## Short task
Identify the line that contains "Outline whatever counts" in the material. Output it and every line after it, unchanged, through the end.

## Record excerpts

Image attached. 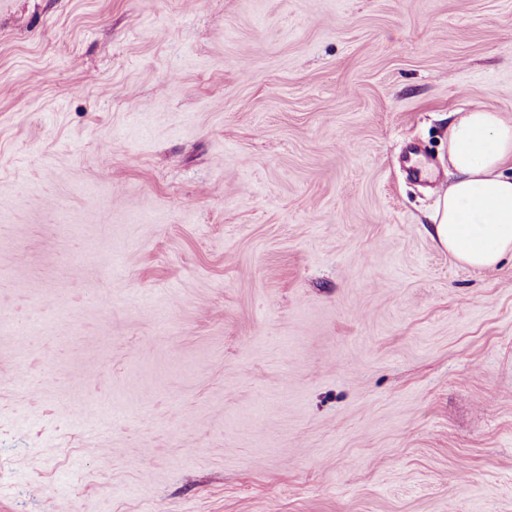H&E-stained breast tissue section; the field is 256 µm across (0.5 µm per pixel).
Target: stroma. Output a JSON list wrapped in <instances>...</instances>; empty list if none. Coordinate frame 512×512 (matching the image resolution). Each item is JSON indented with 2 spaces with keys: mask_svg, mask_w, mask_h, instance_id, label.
Wrapping results in <instances>:
<instances>
[{
  "mask_svg": "<svg viewBox=\"0 0 512 512\" xmlns=\"http://www.w3.org/2000/svg\"><path fill=\"white\" fill-rule=\"evenodd\" d=\"M475 103L512 0H0V512H512ZM448 125V187L431 238L462 264L494 270L512 256V114L474 105Z\"/></svg>",
  "mask_w": 512,
  "mask_h": 512,
  "instance_id": "35a3bbf8",
  "label": "stroma"
}]
</instances>
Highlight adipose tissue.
Instances as JSON below:
<instances>
[{
	"label": "adipose tissue",
	"mask_w": 512,
	"mask_h": 512,
	"mask_svg": "<svg viewBox=\"0 0 512 512\" xmlns=\"http://www.w3.org/2000/svg\"><path fill=\"white\" fill-rule=\"evenodd\" d=\"M430 236L462 264L496 269L512 255V114L475 105L448 125V185Z\"/></svg>",
	"instance_id": "adipose-tissue-1"
}]
</instances>
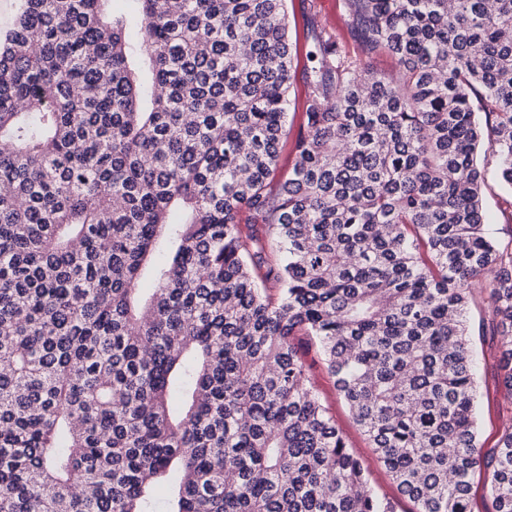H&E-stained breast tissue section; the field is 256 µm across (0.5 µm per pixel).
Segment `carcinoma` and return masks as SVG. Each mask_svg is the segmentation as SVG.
Masks as SVG:
<instances>
[{
	"mask_svg": "<svg viewBox=\"0 0 512 512\" xmlns=\"http://www.w3.org/2000/svg\"><path fill=\"white\" fill-rule=\"evenodd\" d=\"M108 2L0 37V512H394L297 336L416 512H512V0H342L299 97L286 0ZM486 179L491 188L485 204L488 223L491 224L494 237L508 241L512 230V208L508 207L503 199H509L512 190L500 184L493 165L487 168ZM298 346L305 364L309 385L327 408L349 450L366 466L370 484L376 495L380 499L391 502L395 512L415 511V505L399 493L391 475L376 460L369 441L355 423L348 407L336 391L335 378L331 376L324 365L314 341L308 336H300ZM474 347L478 356V419L479 439L484 451L495 448L504 425L501 405L504 388L496 373L490 368L492 350L489 338L484 342L474 336Z\"/></svg>",
	"mask_w": 512,
	"mask_h": 512,
	"instance_id": "cac0c4a2",
	"label": "carcinoma"
}]
</instances>
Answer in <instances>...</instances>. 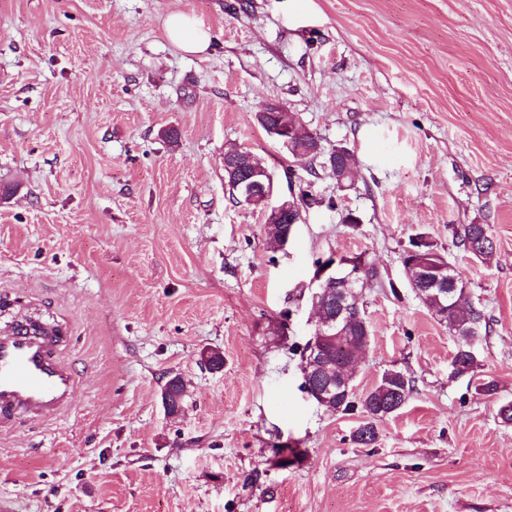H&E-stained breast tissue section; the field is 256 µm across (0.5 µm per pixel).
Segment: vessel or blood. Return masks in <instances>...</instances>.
<instances>
[{
	"instance_id": "vessel-or-blood-1",
	"label": "vessel or blood",
	"mask_w": 512,
	"mask_h": 512,
	"mask_svg": "<svg viewBox=\"0 0 512 512\" xmlns=\"http://www.w3.org/2000/svg\"><path fill=\"white\" fill-rule=\"evenodd\" d=\"M67 342L63 328L25 320L0 332V429L20 416L50 420L72 406L78 380L60 356Z\"/></svg>"
}]
</instances>
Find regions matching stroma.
Returning a JSON list of instances; mask_svg holds the SVG:
<instances>
[{"instance_id": "35a3bbf8", "label": "stroma", "mask_w": 512, "mask_h": 512, "mask_svg": "<svg viewBox=\"0 0 512 512\" xmlns=\"http://www.w3.org/2000/svg\"><path fill=\"white\" fill-rule=\"evenodd\" d=\"M174 12L206 54L170 41ZM268 103L350 149V187L282 150ZM232 148L276 197L316 196L284 248L230 199ZM1 182L0 330L63 326L78 375L69 412L0 432L14 512H512V0H0ZM460 224L489 225L490 260L455 247ZM418 232L491 320L473 378L401 262ZM360 254L379 277L354 390L415 380L369 447L363 414L302 389L314 262ZM276 443L297 459L273 465ZM169 38L183 51L203 53L211 44V34L195 18L184 13H173L166 20ZM259 112H265V113H257V121L264 128V130L268 133H269V130H268L269 126H276L280 123L284 124L287 120H288V122L294 121L298 125H300L292 113L289 112L288 117H287L283 113L288 112V110L283 107L274 105V104L264 105L263 108Z\"/></svg>"}]
</instances>
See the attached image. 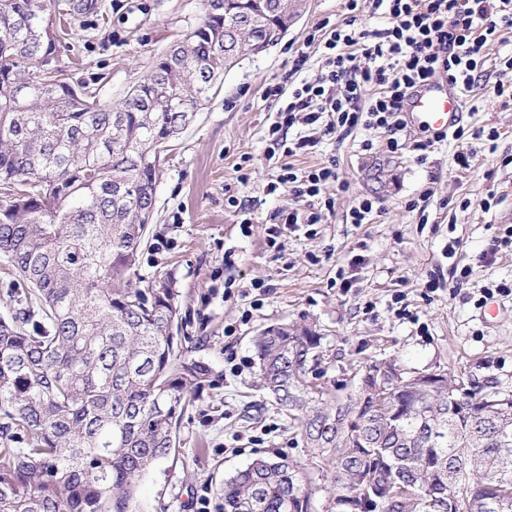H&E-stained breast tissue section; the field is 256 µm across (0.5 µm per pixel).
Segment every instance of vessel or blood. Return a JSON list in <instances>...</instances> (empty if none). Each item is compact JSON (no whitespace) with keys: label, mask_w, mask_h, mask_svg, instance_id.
I'll list each match as a JSON object with an SVG mask.
<instances>
[{"label":"vessel or blood","mask_w":512,"mask_h":512,"mask_svg":"<svg viewBox=\"0 0 512 512\" xmlns=\"http://www.w3.org/2000/svg\"><path fill=\"white\" fill-rule=\"evenodd\" d=\"M463 107L460 89L451 83L424 84L416 88L404 103L415 124L440 137L452 131Z\"/></svg>","instance_id":"obj_1"}]
</instances>
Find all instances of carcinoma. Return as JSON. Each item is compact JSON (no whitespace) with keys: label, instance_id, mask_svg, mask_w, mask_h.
I'll return each mask as SVG.
<instances>
[{"label":"carcinoma","instance_id":"obj_1","mask_svg":"<svg viewBox=\"0 0 512 512\" xmlns=\"http://www.w3.org/2000/svg\"><path fill=\"white\" fill-rule=\"evenodd\" d=\"M251 0H205L180 55L161 57L119 106L80 96L62 71L36 72L84 0H0V261L24 287L0 316V512H137L142 479L176 451L183 416L218 379L187 355L179 291L168 276L134 277L149 226L162 148L192 123L224 73L281 39L273 15L246 23ZM27 88L21 104L19 87ZM320 334L270 325L255 337L261 386L298 421L311 459L341 496L380 494V512H512L482 484L512 488V394L457 378L420 392L411 374L397 411L357 391L342 403L310 378ZM354 406L364 423L328 425ZM304 463L256 458L224 479V512H312ZM395 481L405 492L387 496Z\"/></svg>","mask_w":512,"mask_h":512}]
</instances>
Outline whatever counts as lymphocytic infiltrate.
<instances>
[{
    "instance_id": "lymphocytic-infiltrate-1",
    "label": "lymphocytic infiltrate",
    "mask_w": 512,
    "mask_h": 512,
    "mask_svg": "<svg viewBox=\"0 0 512 512\" xmlns=\"http://www.w3.org/2000/svg\"><path fill=\"white\" fill-rule=\"evenodd\" d=\"M348 17L343 25L326 29L308 44L322 50L324 68L319 77L284 91L281 84L267 85L278 119L268 137L283 155L311 152L317 139L289 141L294 125L322 124L323 134L357 128L382 133L391 151L410 150L427 161L438 142L432 138L404 140L402 118L406 94L418 84L444 75L462 91L482 76L486 47L498 32L512 29V0H345ZM382 18L383 26L359 27L362 13ZM377 88V95L363 100L362 93ZM348 191L336 161L299 169L285 164L269 193L284 190L299 200L298 208L273 214L270 238L299 225L318 224L323 209L335 206L329 187Z\"/></svg>"
}]
</instances>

## Solution below
Outline whatever counts as lymphocytic infiltrate.
<instances>
[{
    "instance_id": "lymphocytic-infiltrate-1",
    "label": "lymphocytic infiltrate",
    "mask_w": 512,
    "mask_h": 512,
    "mask_svg": "<svg viewBox=\"0 0 512 512\" xmlns=\"http://www.w3.org/2000/svg\"><path fill=\"white\" fill-rule=\"evenodd\" d=\"M348 17L343 25L326 29L308 44L322 50L324 68L319 77L284 91L281 84L267 85L278 119L268 137L283 155L311 152L317 139L289 141L294 125L322 124L323 134L357 128L382 133L391 151L410 150L427 161L438 142L432 138L404 140L402 118L406 94L418 84L444 75L462 91L482 76L486 47L498 32L512 29V0H345ZM382 18L383 26L359 27L362 13ZM377 88V95L363 100L362 93ZM348 191L336 161L299 169L285 164L269 193L284 190L299 200L298 208L273 214L270 238L299 225L318 224L323 209L335 206L329 187Z\"/></svg>"
}]
</instances>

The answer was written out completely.